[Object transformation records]
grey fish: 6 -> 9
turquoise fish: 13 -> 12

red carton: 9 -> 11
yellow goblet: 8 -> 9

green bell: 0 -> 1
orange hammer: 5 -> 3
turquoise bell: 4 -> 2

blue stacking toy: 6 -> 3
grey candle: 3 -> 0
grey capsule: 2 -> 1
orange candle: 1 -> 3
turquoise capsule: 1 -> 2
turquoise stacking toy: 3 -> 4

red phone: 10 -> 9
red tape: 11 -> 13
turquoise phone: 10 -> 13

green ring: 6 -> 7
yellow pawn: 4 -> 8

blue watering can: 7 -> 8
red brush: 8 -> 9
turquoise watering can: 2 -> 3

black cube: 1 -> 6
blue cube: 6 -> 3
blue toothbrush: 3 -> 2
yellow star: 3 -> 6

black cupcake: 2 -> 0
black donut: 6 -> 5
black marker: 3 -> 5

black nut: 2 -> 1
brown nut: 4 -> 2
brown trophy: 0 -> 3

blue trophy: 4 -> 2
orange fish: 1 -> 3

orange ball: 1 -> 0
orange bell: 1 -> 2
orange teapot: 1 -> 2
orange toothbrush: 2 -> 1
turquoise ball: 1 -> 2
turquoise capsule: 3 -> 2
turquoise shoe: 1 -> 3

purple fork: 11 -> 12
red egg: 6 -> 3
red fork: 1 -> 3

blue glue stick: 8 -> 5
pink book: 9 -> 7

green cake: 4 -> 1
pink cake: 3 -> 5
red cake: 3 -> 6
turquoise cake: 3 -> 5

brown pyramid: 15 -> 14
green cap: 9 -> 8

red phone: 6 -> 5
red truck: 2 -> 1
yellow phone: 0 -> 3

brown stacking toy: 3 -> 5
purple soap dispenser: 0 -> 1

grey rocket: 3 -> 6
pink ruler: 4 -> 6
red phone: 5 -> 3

# TASK TO COMPLETE
Nothing above should be left out. Print all the records exactly.

# TASK ANSWER
grey fish: 6 -> 9
turquoise fish: 13 -> 12

red carton: 9 -> 11
yellow goblet: 8 -> 9

green bell: 0 -> 1
orange hammer: 5 -> 3
turquoise bell: 4 -> 2

blue stacking toy: 6 -> 3
grey candle: 3 -> 0
grey capsule: 2 -> 1
orange candle: 1 -> 3
turquoise capsule: 1 -> 2
turquoise stacking toy: 3 -> 4

red phone: 10 -> 9
red tape: 11 -> 13
turquoise phone: 10 -> 13

green ring: 6 -> 7
yellow pawn: 4 -> 8

blue watering can: 7 -> 8
red brush: 8 -> 9
turquoise watering can: 2 -> 3

black cube: 1 -> 6
blue cube: 6 -> 3
blue toothbrush: 3 -> 2
yellow star: 3 -> 6

black cupcake: 2 -> 0
black donut: 6 -> 5
black marker: 3 -> 5

black nut: 2 -> 1
brown nut: 4 -> 2
brown trophy: 0 -> 3

blue trophy: 4 -> 2
orange fish: 1 -> 3

orange ball: 1 -> 0
orange bell: 1 -> 2
orange teapot: 1 -> 2
orange toothbrush: 2 -> 1
turquoise ball: 1 -> 2
turquoise capsule: 3 -> 2
turquoise shoe: 1 -> 3

purple fork: 11 -> 12
red egg: 6 -> 3
red fork: 1 -> 3

blue glue stick: 8 -> 5
pink book: 9 -> 7

green cake: 4 -> 1
pink cake: 3 -> 5
red cake: 3 -> 6
turquoise cake: 3 -> 5

brown pyramid: 15 -> 14
green cap: 9 -> 8

red phone: 6 -> 5
red truck: 2 -> 1
yellow phone: 0 -> 3

brown stacking toy: 3 -> 5
purple soap dispenser: 0 -> 1

grey rocket: 3 -> 6
pink ruler: 4 -> 6
red phone: 5 -> 3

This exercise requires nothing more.